- **ASSIGNED TASK**:
Line by line, reproduce the records exactly.

- **EXERCISE MATERIAL**:

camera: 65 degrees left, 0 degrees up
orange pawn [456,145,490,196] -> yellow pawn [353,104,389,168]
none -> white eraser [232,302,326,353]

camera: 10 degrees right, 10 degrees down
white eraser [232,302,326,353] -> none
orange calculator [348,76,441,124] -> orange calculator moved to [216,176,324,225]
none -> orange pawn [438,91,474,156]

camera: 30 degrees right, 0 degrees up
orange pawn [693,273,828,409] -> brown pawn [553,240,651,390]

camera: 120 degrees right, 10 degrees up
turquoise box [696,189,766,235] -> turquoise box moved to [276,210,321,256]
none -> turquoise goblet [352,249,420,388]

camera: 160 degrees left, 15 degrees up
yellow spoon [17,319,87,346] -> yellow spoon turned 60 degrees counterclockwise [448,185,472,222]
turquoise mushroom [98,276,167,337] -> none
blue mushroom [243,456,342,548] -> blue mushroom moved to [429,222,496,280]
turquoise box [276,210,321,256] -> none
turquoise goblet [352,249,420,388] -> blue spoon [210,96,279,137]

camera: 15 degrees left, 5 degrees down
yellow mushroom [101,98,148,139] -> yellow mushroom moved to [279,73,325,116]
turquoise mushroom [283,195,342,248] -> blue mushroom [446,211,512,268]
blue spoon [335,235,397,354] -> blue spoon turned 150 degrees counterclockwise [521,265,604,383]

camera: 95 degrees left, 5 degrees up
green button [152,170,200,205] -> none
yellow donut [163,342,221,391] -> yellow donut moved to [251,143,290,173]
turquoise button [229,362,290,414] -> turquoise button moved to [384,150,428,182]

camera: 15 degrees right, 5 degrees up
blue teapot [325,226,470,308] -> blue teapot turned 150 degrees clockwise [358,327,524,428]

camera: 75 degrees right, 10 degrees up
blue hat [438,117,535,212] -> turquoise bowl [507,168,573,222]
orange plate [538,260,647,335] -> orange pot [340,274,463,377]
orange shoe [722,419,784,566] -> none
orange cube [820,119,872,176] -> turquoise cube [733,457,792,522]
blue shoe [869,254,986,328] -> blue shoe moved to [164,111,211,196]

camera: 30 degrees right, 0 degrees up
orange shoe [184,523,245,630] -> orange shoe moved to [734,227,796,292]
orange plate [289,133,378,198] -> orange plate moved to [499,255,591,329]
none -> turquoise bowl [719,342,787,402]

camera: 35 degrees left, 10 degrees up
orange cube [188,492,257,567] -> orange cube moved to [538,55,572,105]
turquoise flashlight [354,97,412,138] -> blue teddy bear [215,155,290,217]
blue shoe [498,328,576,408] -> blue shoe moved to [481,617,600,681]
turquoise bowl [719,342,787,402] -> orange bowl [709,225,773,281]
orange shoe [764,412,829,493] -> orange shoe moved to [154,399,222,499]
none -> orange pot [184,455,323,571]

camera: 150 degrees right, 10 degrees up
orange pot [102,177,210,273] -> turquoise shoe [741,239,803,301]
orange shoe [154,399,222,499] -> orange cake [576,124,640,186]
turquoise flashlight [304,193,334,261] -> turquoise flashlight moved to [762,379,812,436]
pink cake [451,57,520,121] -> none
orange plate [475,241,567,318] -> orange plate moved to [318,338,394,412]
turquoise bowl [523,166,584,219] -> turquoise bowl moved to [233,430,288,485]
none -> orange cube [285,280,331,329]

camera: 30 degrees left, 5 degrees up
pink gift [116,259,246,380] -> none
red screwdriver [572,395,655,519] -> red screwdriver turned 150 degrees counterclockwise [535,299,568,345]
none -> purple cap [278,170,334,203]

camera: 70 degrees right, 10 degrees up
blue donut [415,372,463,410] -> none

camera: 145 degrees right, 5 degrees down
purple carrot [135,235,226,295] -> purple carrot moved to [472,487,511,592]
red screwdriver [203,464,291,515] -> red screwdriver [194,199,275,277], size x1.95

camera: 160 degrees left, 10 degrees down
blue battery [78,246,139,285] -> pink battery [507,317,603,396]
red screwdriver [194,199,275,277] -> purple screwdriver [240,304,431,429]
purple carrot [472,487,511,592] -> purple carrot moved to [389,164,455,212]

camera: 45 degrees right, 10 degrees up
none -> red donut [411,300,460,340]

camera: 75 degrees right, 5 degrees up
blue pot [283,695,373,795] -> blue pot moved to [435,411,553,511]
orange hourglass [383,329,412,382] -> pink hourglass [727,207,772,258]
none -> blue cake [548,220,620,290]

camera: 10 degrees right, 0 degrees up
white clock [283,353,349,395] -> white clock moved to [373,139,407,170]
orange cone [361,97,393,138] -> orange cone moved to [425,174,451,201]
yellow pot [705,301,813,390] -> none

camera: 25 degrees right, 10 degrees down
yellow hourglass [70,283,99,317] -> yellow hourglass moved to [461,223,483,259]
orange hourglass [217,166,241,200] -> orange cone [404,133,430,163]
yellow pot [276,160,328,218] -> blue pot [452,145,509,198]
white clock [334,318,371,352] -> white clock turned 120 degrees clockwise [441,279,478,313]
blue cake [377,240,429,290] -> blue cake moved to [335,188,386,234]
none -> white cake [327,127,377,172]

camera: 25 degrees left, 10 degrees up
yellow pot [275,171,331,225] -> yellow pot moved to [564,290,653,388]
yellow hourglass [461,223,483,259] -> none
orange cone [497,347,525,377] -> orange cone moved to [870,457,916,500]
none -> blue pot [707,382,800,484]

- **SOLUTION**:
camera: 65 degrees left, 0 degrees up
orange pawn [456,145,490,196] -> yellow pawn [353,104,389,168]
none -> white eraser [232,302,326,353]

camera: 10 degrees right, 10 degrees down
white eraser [232,302,326,353] -> none
orange calculator [348,76,441,124] -> orange calculator moved to [216,176,324,225]
none -> orange pawn [438,91,474,156]

camera: 30 degrees right, 0 degrees up
orange pawn [693,273,828,409] -> brown pawn [553,240,651,390]

camera: 120 degrees right, 10 degrees up
turquoise box [696,189,766,235] -> turquoise box moved to [276,210,321,256]
none -> turquoise goblet [352,249,420,388]

camera: 160 degrees left, 15 degrees up
yellow spoon [17,319,87,346] -> yellow spoon turned 60 degrees counterclockwise [448,185,472,222]
turquoise mushroom [98,276,167,337] -> none
blue mushroom [243,456,342,548] -> blue mushroom moved to [429,222,496,280]
turquoise box [276,210,321,256] -> none
turquoise goblet [352,249,420,388] -> blue spoon [210,96,279,137]

camera: 15 degrees left, 5 degrees down
yellow mushroom [101,98,148,139] -> yellow mushroom moved to [279,73,325,116]
turquoise mushroom [283,195,342,248] -> blue mushroom [446,211,512,268]
blue spoon [335,235,397,354] -> blue spoon turned 150 degrees counterclockwise [521,265,604,383]

camera: 95 degrees left, 5 degrees up
green button [152,170,200,205] -> none
yellow donut [163,342,221,391] -> yellow donut moved to [251,143,290,173]
turquoise button [229,362,290,414] -> turquoise button moved to [384,150,428,182]

camera: 15 degrees right, 5 degrees up
blue teapot [325,226,470,308] -> blue teapot turned 150 degrees clockwise [358,327,524,428]

camera: 75 degrees right, 10 degrees up
blue hat [438,117,535,212] -> turquoise bowl [507,168,573,222]
orange plate [538,260,647,335] -> orange pot [340,274,463,377]
orange shoe [722,419,784,566] -> none
orange cube [820,119,872,176] -> turquoise cube [733,457,792,522]
blue shoe [869,254,986,328] -> blue shoe moved to [164,111,211,196]

camera: 30 degrees right, 0 degrees up
orange shoe [184,523,245,630] -> orange shoe moved to [734,227,796,292]
orange plate [289,133,378,198] -> orange plate moved to [499,255,591,329]
none -> turquoise bowl [719,342,787,402]

camera: 35 degrees left, 10 degrees up
orange cube [188,492,257,567] -> orange cube moved to [538,55,572,105]
turquoise flashlight [354,97,412,138] -> blue teddy bear [215,155,290,217]
blue shoe [498,328,576,408] -> blue shoe moved to [481,617,600,681]
turquoise bowl [719,342,787,402] -> orange bowl [709,225,773,281]
orange shoe [764,412,829,493] -> orange shoe moved to [154,399,222,499]
none -> orange pot [184,455,323,571]

camera: 150 degrees right, 10 degrees up
orange pot [102,177,210,273] -> turquoise shoe [741,239,803,301]
orange shoe [154,399,222,499] -> orange cake [576,124,640,186]
turquoise flashlight [304,193,334,261] -> turquoise flashlight moved to [762,379,812,436]
pink cake [451,57,520,121] -> none
orange plate [475,241,567,318] -> orange plate moved to [318,338,394,412]
turquoise bowl [523,166,584,219] -> turquoise bowl moved to [233,430,288,485]
none -> orange cube [285,280,331,329]

camera: 30 degrees left, 5 degrees up
pink gift [116,259,246,380] -> none
red screwdriver [572,395,655,519] -> red screwdriver turned 150 degrees counterclockwise [535,299,568,345]
none -> purple cap [278,170,334,203]

camera: 70 degrees right, 10 degrees up
blue donut [415,372,463,410] -> none

camera: 145 degrees right, 5 degrees down
purple carrot [135,235,226,295] -> purple carrot moved to [472,487,511,592]
red screwdriver [203,464,291,515] -> red screwdriver [194,199,275,277], size x1.95

camera: 160 degrees left, 10 degrees down
blue battery [78,246,139,285] -> pink battery [507,317,603,396]
red screwdriver [194,199,275,277] -> purple screwdriver [240,304,431,429]
purple carrot [472,487,511,592] -> purple carrot moved to [389,164,455,212]

camera: 45 degrees right, 10 degrees up
none -> red donut [411,300,460,340]

camera: 75 degrees right, 5 degrees up
blue pot [283,695,373,795] -> blue pot moved to [435,411,553,511]
orange hourglass [383,329,412,382] -> pink hourglass [727,207,772,258]
none -> blue cake [548,220,620,290]

camera: 10 degrees right, 0 degrees up
white clock [283,353,349,395] -> white clock moved to [373,139,407,170]
orange cone [361,97,393,138] -> orange cone moved to [425,174,451,201]
yellow pot [705,301,813,390] -> none

camera: 25 degrees right, 10 degrees down
yellow hourglass [70,283,99,317] -> yellow hourglass moved to [461,223,483,259]
orange hourglass [217,166,241,200] -> orange cone [404,133,430,163]
yellow pot [276,160,328,218] -> blue pot [452,145,509,198]
white clock [334,318,371,352] -> white clock turned 120 degrees clockwise [441,279,478,313]
blue cake [377,240,429,290] -> blue cake moved to [335,188,386,234]
none -> white cake [327,127,377,172]

camera: 25 degrees left, 10 degrees up
yellow pot [275,171,331,225] -> yellow pot moved to [564,290,653,388]
yellow hourglass [461,223,483,259] -> none
orange cone [497,347,525,377] -> orange cone moved to [870,457,916,500]
none -> blue pot [707,382,800,484]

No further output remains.